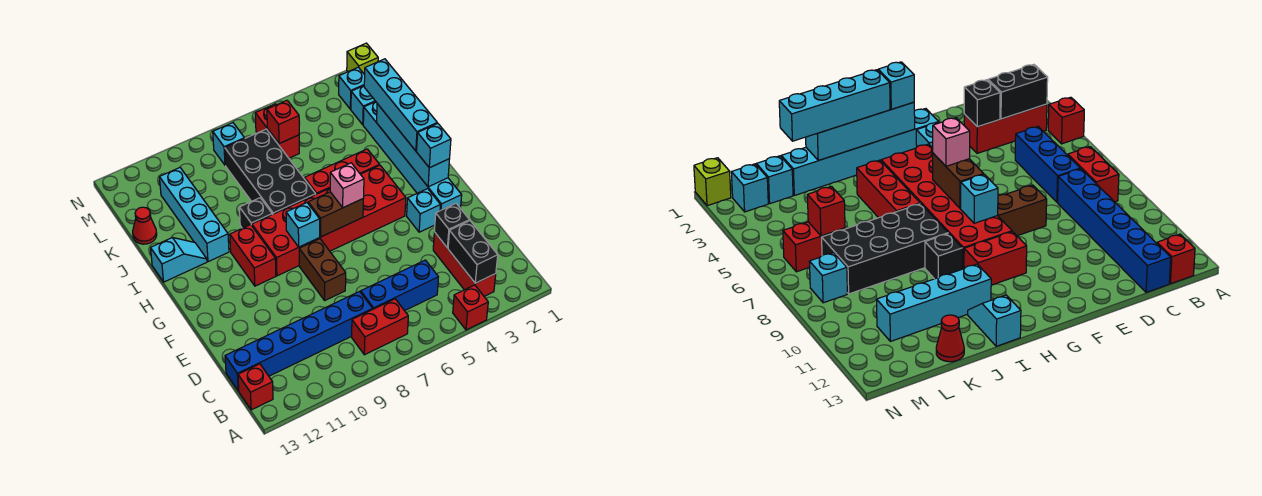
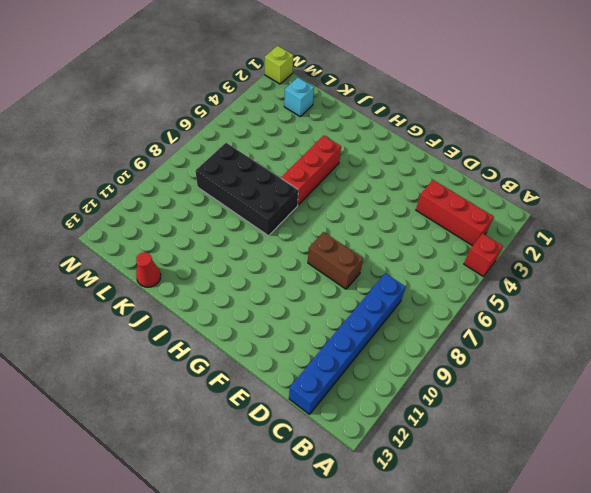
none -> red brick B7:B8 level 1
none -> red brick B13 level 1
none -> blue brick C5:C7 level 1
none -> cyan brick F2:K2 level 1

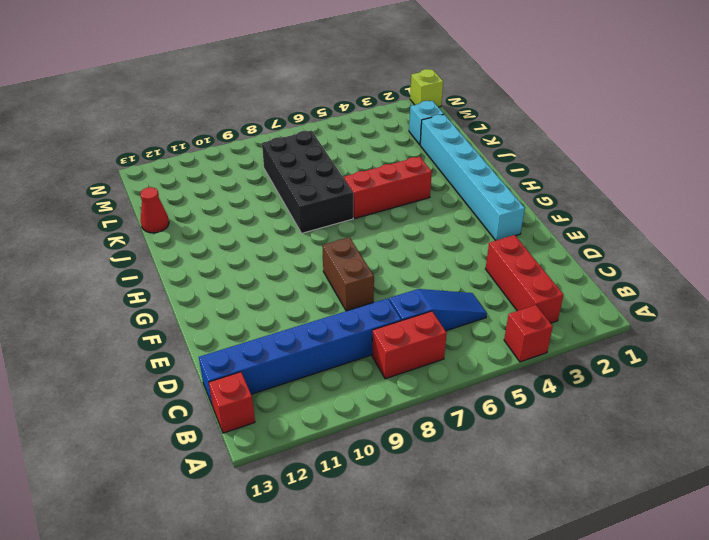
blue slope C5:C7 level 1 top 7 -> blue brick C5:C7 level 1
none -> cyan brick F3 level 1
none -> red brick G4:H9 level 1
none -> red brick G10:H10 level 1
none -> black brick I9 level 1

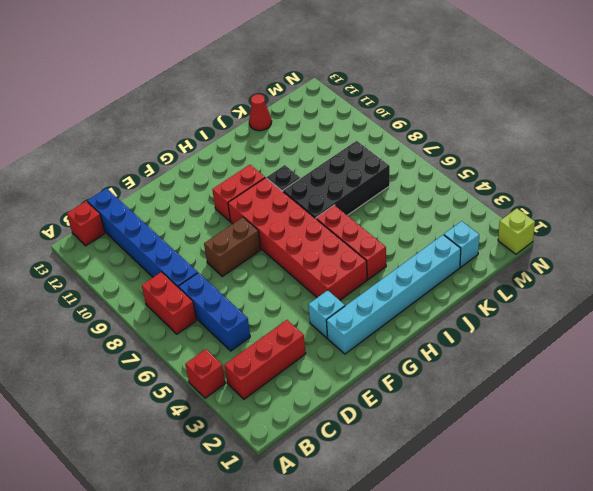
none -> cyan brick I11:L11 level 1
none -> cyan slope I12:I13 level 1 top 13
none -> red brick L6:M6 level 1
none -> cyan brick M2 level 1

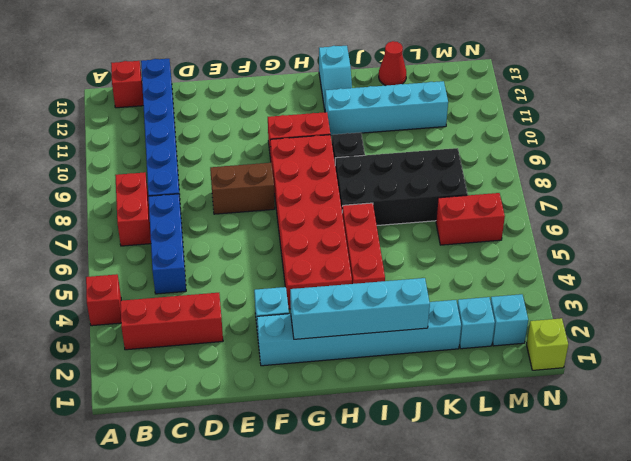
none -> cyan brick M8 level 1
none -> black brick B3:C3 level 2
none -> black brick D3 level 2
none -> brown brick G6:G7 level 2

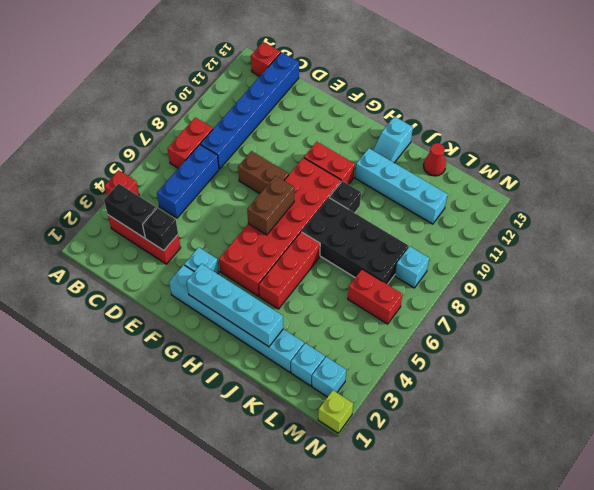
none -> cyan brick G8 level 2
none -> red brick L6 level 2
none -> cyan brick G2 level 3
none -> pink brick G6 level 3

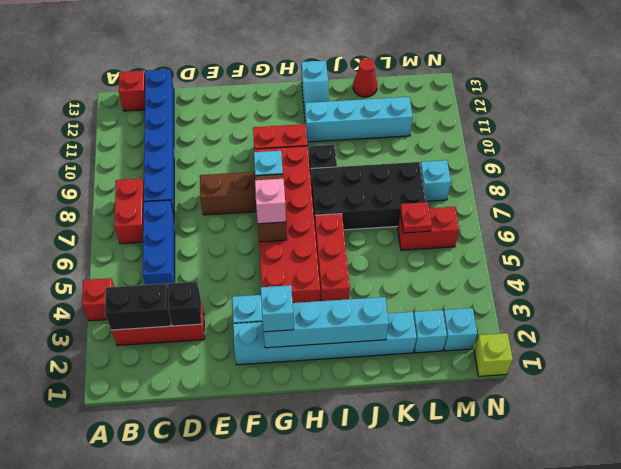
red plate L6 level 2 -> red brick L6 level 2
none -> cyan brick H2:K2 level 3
.....
* Task instructions
Look above for the line with "none -> red brick B13 level 1", then give again exactly every line from there through the line with "none -> red brick L6 level 2", skipping the pictures.

* Written reply
none -> red brick B13 level 1
none -> blue brick C5:C7 level 1
none -> cyan brick F2:K2 level 1

blue slope C5:C7 level 1 top 7 -> blue brick C5:C7 level 1
none -> cyan brick F3 level 1
none -> red brick G4:H9 level 1
none -> red brick G10:H10 level 1
none -> black brick I9 level 1

none -> cyan brick I11:L11 level 1
none -> cyan slope I12:I13 level 1 top 13
none -> red brick L6:M6 level 1
none -> cyan brick M2 level 1

none -> cyan brick M8 level 1
none -> black brick B3:C3 level 2
none -> black brick D3 level 2
none -> brown brick G6:G7 level 2

none -> cyan brick G8 level 2
none -> red brick L6 level 2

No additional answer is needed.